**PROBLEM DETAILS:**
Please return the listing below from the line with "yellow glue stick: 13 -> 12" through its last line, exactly, and include nothing else.

**DATA FOR PROCESSING:**
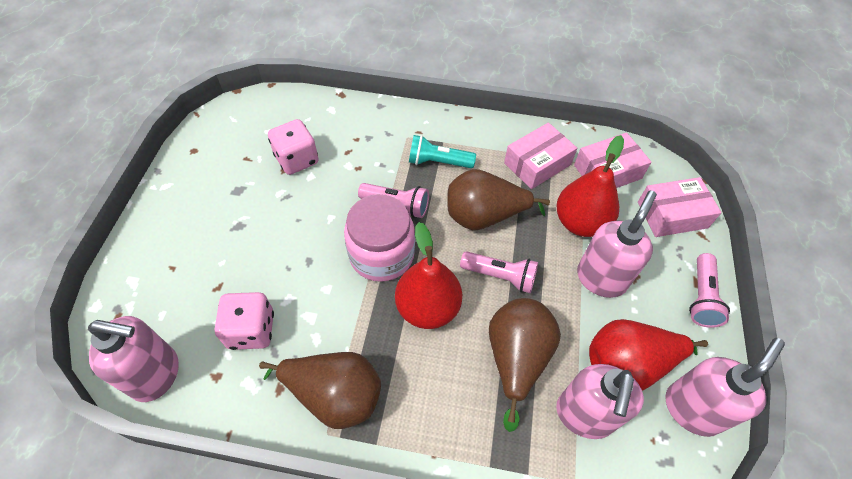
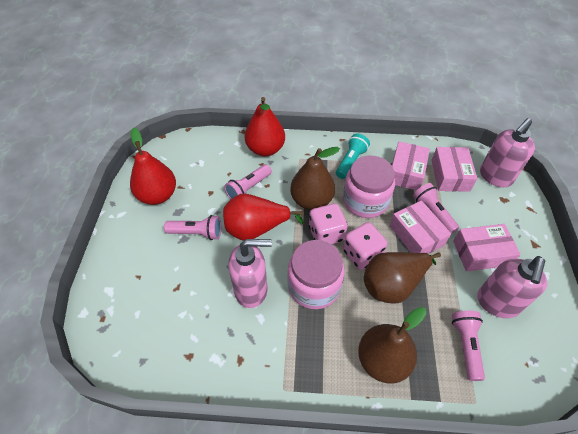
pink box: 3 -> 4
pink flashlight: 3 -> 4
pink jar: 1 -> 2
pink soap dispenser: 4 -> 3

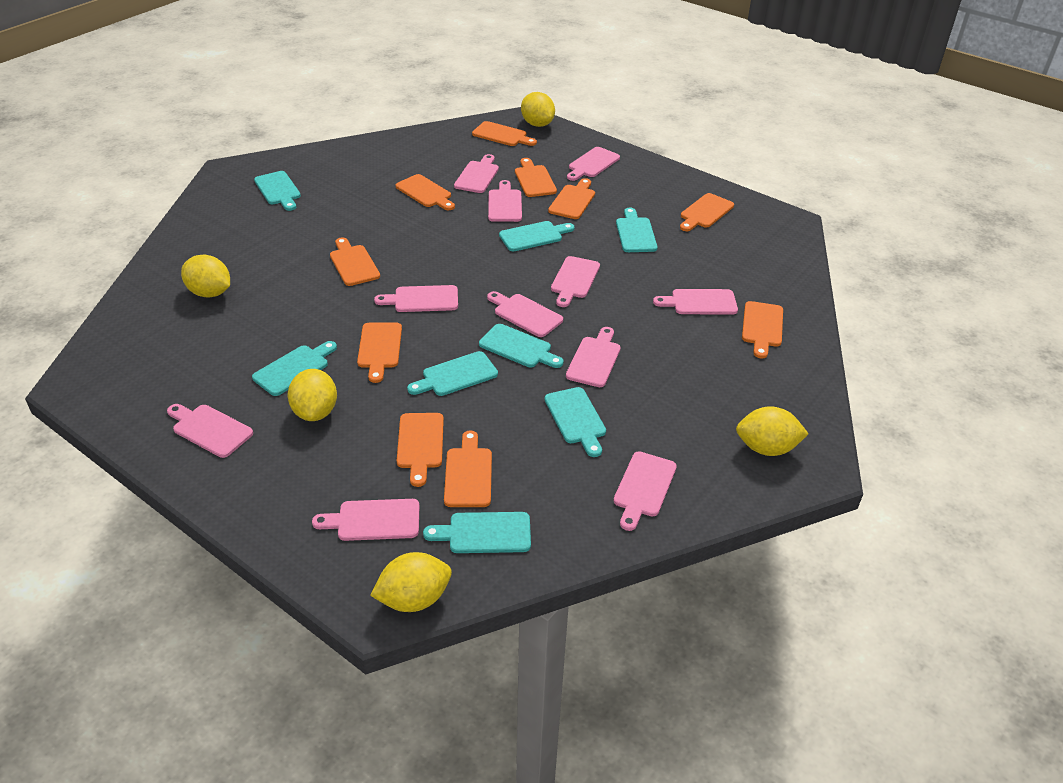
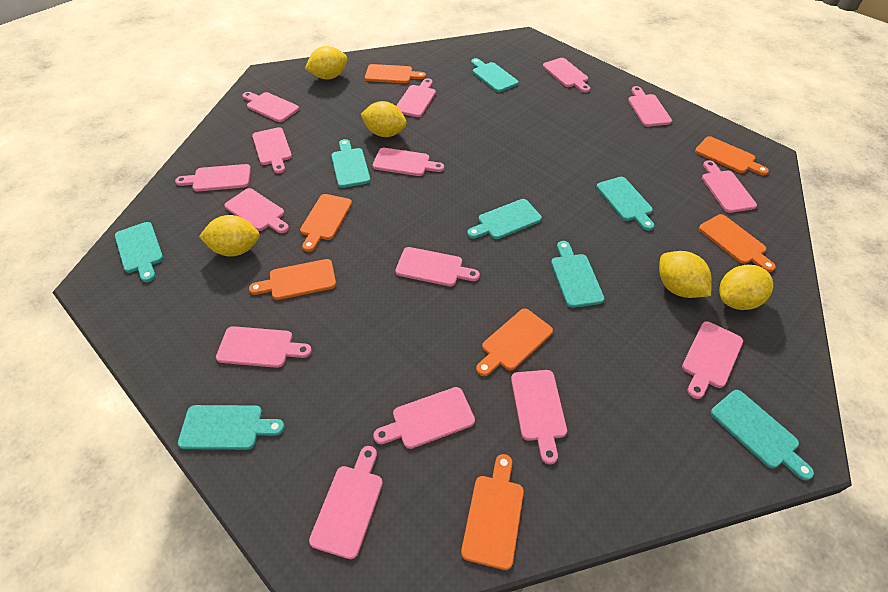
orange cutting board: 10 -> 7
pink cutting board: 11 -> 15

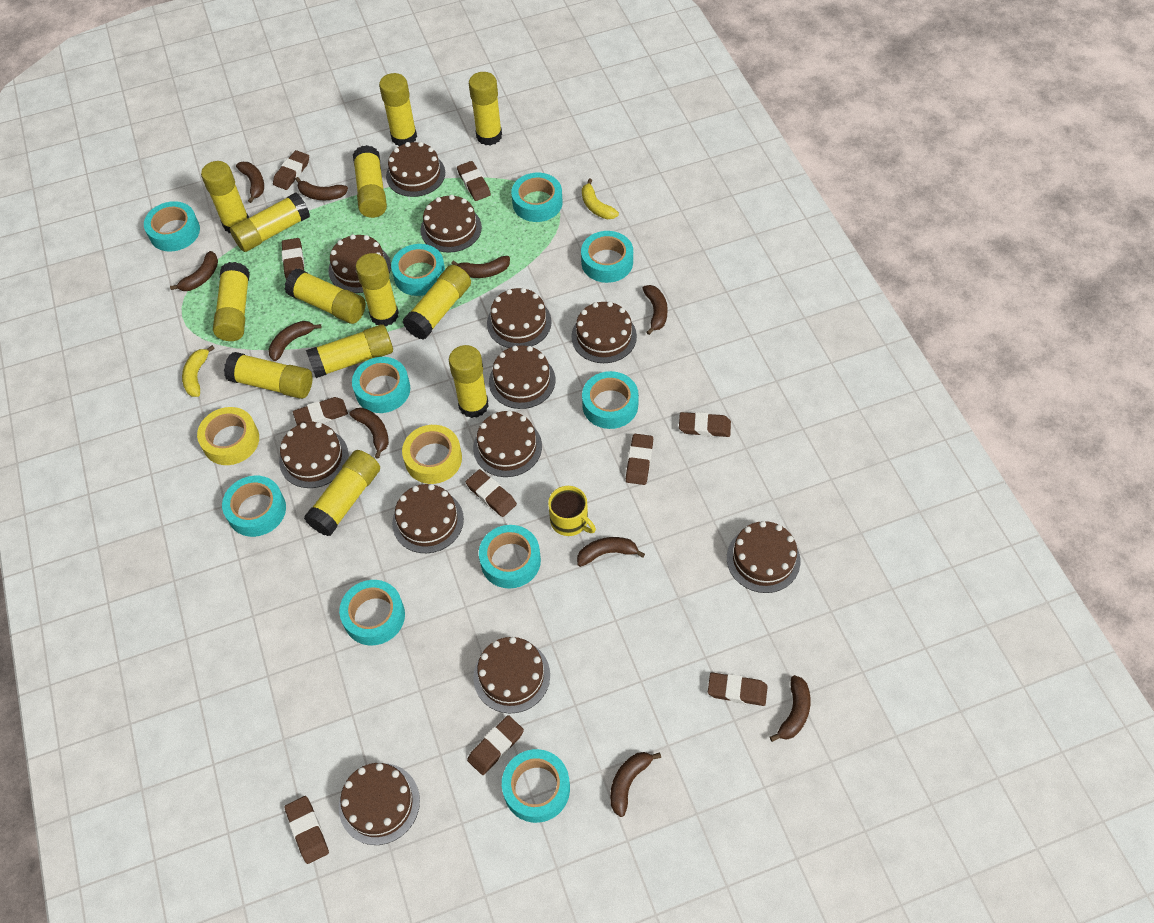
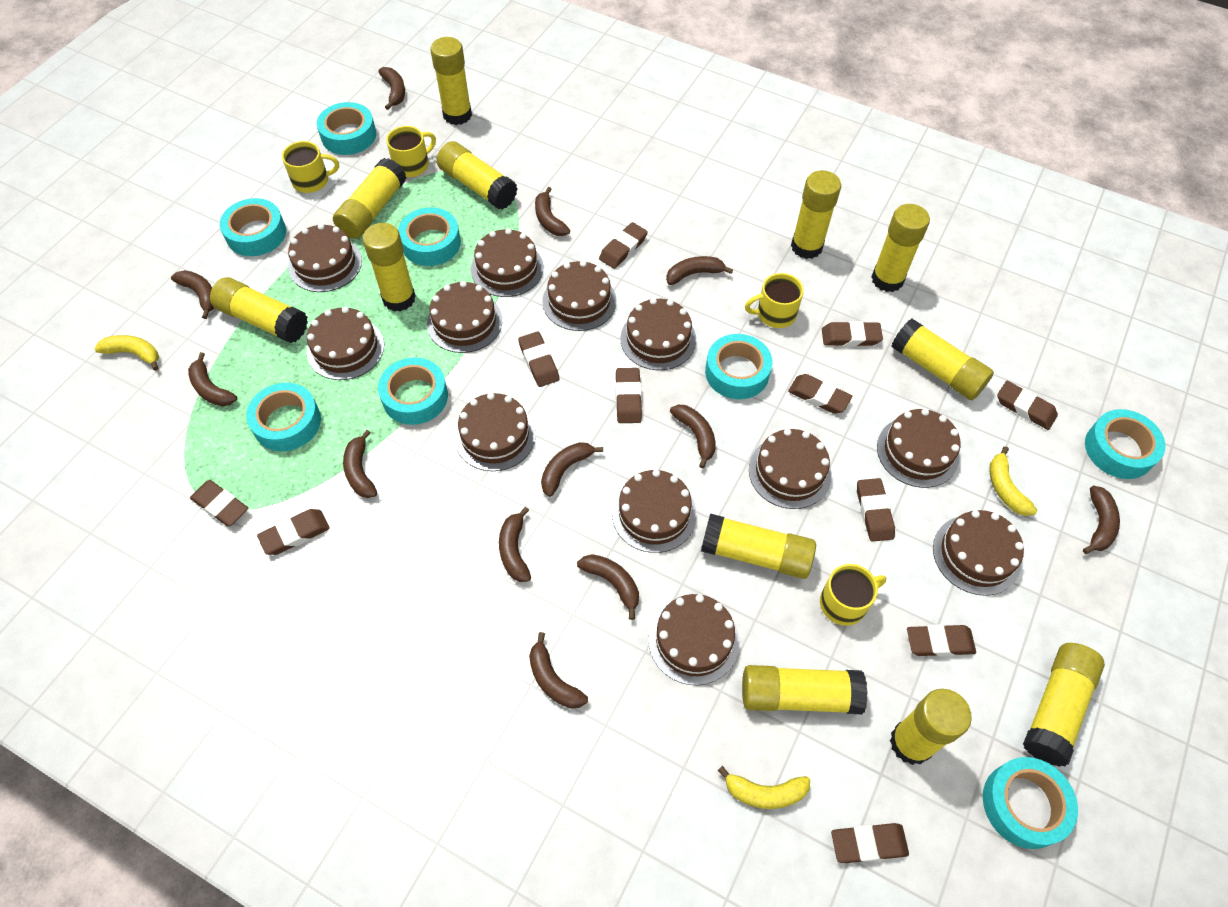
brown banana: 10 -> 12
brown eraser: 10 -> 11
turquoise tape: 10 -> 8
yellow banana: 2 -> 3
yellow glue stick: 13 -> 12
yellow mug: 1 -> 4
yellow tape: 2 -> 0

**YOUR SOLUTION:**
yellow glue stick: 13 -> 12
yellow mug: 1 -> 4
yellow tape: 2 -> 0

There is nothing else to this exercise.